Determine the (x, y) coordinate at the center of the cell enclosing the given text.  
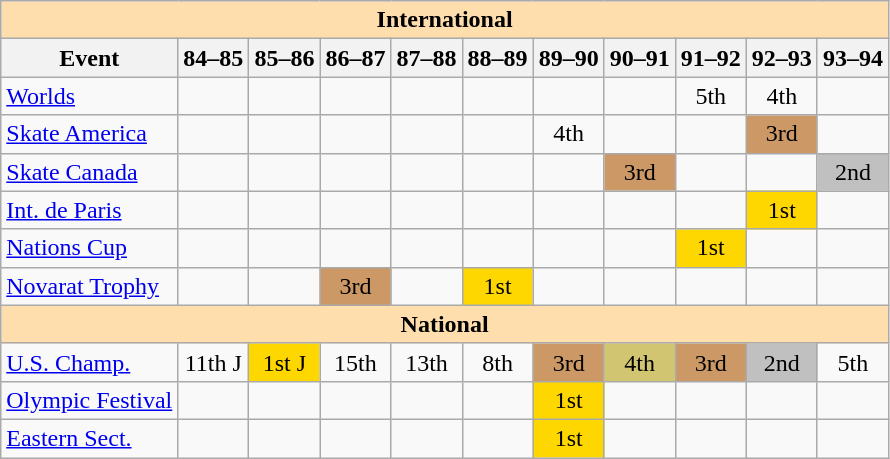
88–89 (498, 58)
91–92 (710, 58)
Skate America (90, 134)
13th (426, 362)
U.S. Champ. (90, 362)
11th J (214, 362)
Event (90, 58)
Int. de Paris (90, 210)
1st J (284, 362)
Worlds (90, 96)
National (445, 324)
Olympic Festival (90, 400)
90–91 (640, 58)
15th (356, 362)
Eastern Sect. (90, 438)
8th (498, 362)
87–88 (426, 58)
92–93 (782, 58)
Novarat Trophy (90, 286)
Nations Cup (90, 248)
International (445, 20)
89–90 (568, 58)
Skate Canada (90, 172)
84–85 (214, 58)
93–94 (852, 58)
86–87 (356, 58)
85–86 (284, 58)
Detect which cell encompasses the target text, then output its [x, y] center coordinate. 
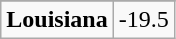
Louisiana [57, 20]
-19.5 [144, 20]
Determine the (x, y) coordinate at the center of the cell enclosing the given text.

WHAT THIS TASK INVOLVES: Rewrite all of the lines above, replacing every instance of "coordinate" with "point" and leaving everything else unchanged. Omit the pictures from the answer.

THE COMPLETED TASK:
Determine the (x, y) point at the center of the cell enclosing the given text.  
88–89 (498, 58)
91–92 (710, 58)
Skate America (90, 134)
13th (426, 362)
U.S. Champ. (90, 362)
11th J (214, 362)
Event (90, 58)
Int. de Paris (90, 210)
1st J (284, 362)
Worlds (90, 96)
National (445, 324)
Olympic Festival (90, 400)
90–91 (640, 58)
15th (356, 362)
Eastern Sect. (90, 438)
8th (498, 362)
87–88 (426, 58)
92–93 (782, 58)
Novarat Trophy (90, 286)
Nations Cup (90, 248)
International (445, 20)
89–90 (568, 58)
Skate Canada (90, 172)
84–85 (214, 58)
93–94 (852, 58)
86–87 (356, 58)
85–86 (284, 58)
Detect which cell encompasses the target text, then output its [x, y] center point. 
Louisiana [57, 20]
-19.5 [144, 20]
Determine the (x, y) point at the center of the cell enclosing the given text.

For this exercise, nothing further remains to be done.